Data records.
- Opening Delimiter -
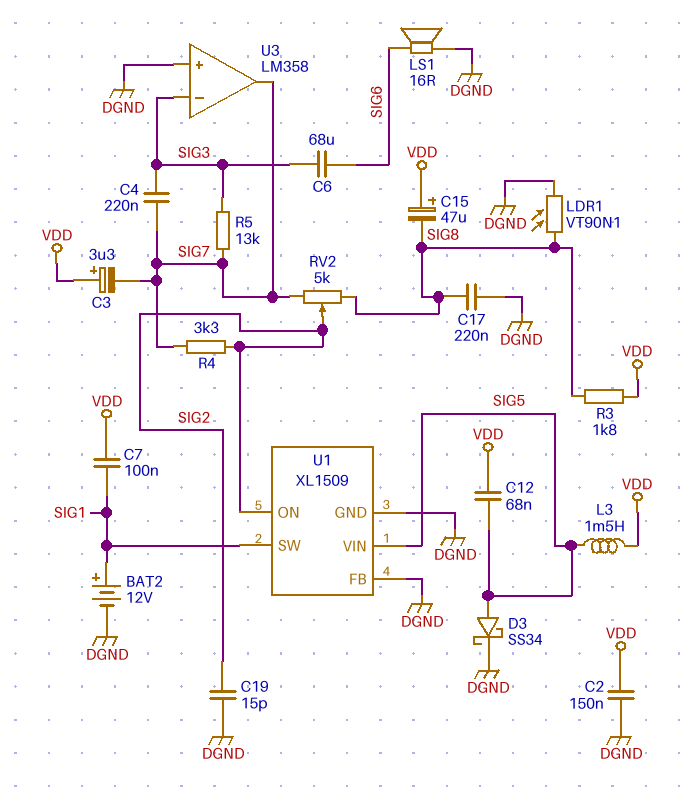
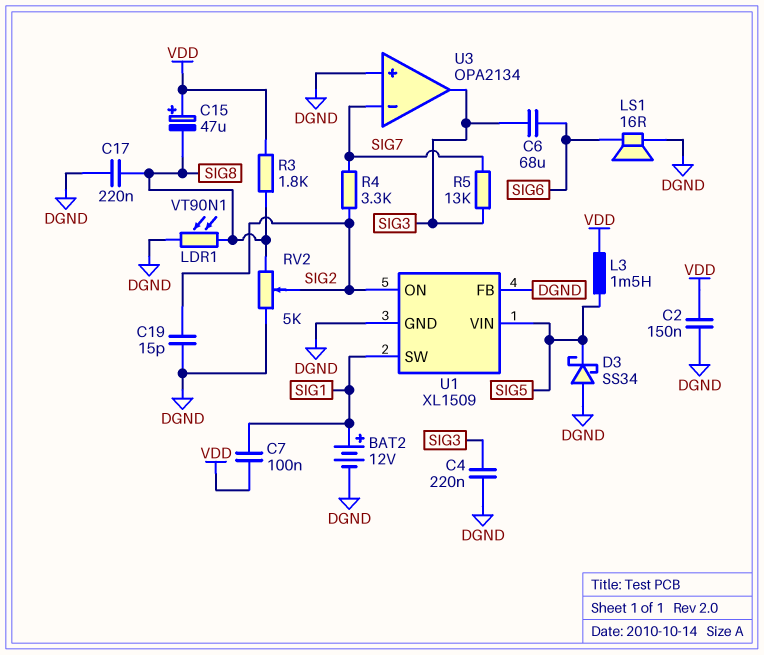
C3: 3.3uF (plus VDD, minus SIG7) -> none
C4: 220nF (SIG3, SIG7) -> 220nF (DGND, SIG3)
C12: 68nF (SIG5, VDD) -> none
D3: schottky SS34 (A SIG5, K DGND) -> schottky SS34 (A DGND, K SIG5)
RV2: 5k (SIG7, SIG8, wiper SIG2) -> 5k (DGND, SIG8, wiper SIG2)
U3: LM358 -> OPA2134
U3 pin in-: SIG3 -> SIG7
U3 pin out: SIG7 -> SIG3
- Closing Delimiter -
- Opening Delimiter -
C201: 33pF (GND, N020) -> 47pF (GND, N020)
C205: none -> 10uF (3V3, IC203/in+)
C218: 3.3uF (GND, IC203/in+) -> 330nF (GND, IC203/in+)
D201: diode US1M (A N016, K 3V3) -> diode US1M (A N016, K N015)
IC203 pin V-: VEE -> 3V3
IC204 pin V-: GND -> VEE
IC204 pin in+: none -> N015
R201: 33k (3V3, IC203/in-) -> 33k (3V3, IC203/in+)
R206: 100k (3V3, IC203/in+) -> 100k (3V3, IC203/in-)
- Closing Delimiter -
- Opening Delimiter -
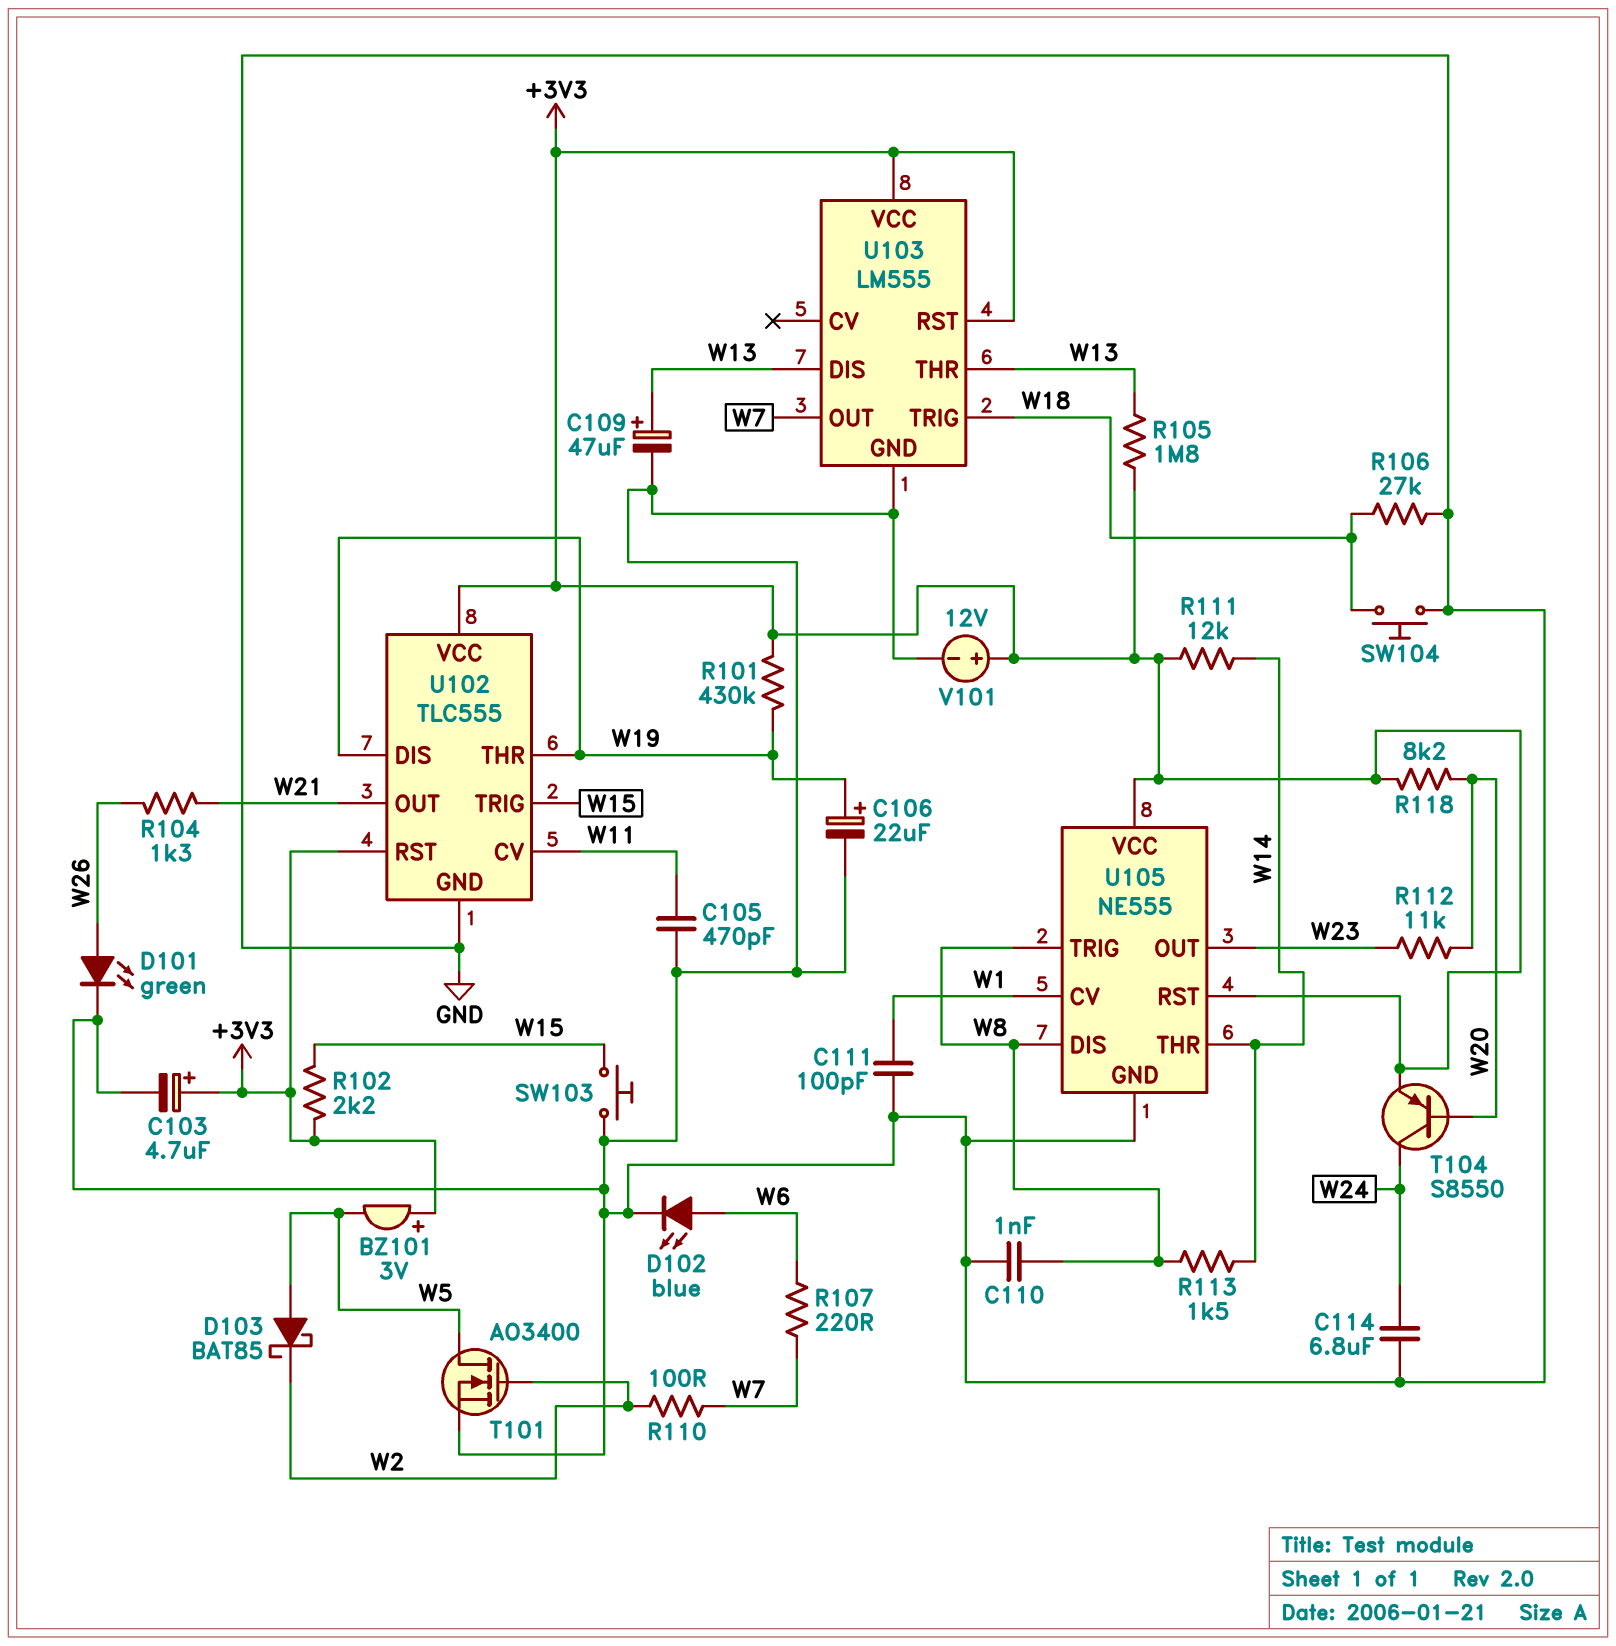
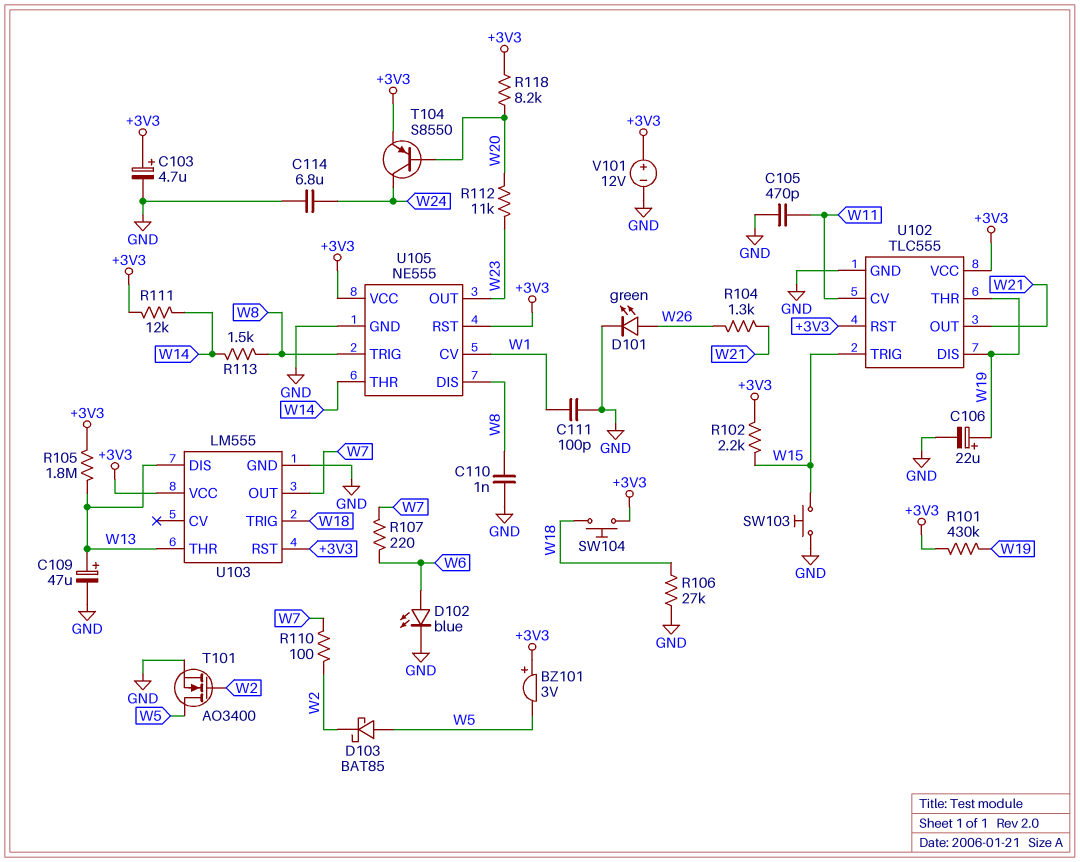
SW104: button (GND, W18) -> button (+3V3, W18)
- Closing Delimiter -
Task to carry out. Find the word "none" in the entries, then copy out every line that has it.

Answer section.
C3: 3.3uF (plus VDD, minus SIG7) -> none
C12: 68nF (SIG5, VDD) -> none
C205: none -> 10uF (3V3, IC203/in+)
IC204 pin in+: none -> N015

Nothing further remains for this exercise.